Stored dataset items
------

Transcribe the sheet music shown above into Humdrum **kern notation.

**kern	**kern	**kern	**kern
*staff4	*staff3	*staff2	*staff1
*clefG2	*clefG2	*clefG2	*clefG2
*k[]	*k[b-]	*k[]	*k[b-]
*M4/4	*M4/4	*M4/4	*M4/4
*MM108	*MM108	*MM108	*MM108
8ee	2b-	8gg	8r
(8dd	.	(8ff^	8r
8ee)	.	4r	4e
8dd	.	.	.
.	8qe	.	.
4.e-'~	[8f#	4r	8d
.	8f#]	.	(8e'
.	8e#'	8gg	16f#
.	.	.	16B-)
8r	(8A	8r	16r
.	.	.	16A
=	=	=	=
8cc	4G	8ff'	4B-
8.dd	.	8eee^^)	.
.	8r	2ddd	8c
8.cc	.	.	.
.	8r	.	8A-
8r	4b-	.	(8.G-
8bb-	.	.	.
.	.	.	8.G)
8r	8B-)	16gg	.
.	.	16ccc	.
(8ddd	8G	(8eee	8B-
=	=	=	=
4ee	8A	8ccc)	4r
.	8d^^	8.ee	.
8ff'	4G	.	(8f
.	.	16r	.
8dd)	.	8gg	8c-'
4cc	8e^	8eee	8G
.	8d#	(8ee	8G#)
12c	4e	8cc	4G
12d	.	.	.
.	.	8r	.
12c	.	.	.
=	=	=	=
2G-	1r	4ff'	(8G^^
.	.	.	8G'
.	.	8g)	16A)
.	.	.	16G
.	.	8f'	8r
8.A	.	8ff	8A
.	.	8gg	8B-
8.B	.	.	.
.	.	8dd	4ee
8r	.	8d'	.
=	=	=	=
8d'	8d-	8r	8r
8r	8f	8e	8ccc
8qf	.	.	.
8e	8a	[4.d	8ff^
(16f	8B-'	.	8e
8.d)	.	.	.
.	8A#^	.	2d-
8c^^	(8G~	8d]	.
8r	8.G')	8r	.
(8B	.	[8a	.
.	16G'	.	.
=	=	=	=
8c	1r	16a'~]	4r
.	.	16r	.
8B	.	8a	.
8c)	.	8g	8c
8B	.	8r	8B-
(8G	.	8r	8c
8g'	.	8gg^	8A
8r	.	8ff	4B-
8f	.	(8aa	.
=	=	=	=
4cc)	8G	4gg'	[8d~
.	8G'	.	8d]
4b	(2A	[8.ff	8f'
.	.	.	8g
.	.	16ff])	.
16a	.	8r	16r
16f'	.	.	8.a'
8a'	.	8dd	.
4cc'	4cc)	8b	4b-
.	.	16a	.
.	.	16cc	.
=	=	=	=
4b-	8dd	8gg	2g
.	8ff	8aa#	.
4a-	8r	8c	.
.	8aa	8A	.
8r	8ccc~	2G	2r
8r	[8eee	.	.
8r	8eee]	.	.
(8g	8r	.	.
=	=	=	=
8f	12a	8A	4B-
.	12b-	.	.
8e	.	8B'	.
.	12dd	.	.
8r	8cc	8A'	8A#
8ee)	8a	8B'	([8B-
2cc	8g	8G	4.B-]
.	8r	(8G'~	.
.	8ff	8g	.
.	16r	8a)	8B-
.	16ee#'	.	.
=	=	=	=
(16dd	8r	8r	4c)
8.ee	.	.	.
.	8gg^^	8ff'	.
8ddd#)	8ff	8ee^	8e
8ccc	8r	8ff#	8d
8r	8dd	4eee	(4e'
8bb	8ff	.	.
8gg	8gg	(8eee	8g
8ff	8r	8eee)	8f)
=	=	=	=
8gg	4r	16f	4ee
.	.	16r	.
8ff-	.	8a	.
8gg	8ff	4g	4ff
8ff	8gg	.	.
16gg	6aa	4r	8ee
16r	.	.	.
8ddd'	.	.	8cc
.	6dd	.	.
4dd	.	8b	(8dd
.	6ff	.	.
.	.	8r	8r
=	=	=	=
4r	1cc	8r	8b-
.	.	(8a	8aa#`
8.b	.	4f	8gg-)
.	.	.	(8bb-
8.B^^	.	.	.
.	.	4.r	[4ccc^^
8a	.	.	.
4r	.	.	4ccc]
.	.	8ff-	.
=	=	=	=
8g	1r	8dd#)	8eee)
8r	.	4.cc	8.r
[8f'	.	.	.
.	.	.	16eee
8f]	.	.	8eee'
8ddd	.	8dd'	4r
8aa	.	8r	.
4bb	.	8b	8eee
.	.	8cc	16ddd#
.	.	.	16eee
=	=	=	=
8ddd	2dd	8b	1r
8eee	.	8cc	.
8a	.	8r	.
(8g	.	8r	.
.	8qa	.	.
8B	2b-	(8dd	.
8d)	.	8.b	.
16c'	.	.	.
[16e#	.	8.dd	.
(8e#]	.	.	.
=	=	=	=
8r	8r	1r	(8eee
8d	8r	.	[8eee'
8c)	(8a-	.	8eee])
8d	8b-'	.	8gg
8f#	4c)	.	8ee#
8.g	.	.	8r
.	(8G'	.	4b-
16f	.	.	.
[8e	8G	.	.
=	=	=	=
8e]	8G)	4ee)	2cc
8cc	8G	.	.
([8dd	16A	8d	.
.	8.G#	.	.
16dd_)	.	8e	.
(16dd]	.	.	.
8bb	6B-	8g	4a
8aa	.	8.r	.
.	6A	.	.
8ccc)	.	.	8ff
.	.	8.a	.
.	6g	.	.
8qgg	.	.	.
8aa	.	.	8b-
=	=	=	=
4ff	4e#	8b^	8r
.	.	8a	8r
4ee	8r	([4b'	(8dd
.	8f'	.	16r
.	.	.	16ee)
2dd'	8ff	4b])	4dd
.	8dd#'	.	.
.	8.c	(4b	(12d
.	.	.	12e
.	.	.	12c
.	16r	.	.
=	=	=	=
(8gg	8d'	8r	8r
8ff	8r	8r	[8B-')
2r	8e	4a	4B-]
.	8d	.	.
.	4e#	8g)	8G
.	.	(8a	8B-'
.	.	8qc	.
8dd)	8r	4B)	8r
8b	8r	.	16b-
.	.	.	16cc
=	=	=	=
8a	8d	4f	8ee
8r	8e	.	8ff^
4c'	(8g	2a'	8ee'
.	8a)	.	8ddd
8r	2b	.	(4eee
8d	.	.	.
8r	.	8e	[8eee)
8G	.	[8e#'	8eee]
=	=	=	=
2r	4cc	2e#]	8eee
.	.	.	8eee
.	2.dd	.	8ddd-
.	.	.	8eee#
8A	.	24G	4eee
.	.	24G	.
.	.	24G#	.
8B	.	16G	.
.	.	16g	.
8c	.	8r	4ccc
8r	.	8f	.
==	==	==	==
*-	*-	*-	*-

------

#### Given problem
Identify every line in the data above that contains the string "kern", and copy each of those lines. Case counts.

#### Exercise solution
Transcribe the sheet music shown above into Humdrum **kern notation.
**kern	**kern	**kern	**kern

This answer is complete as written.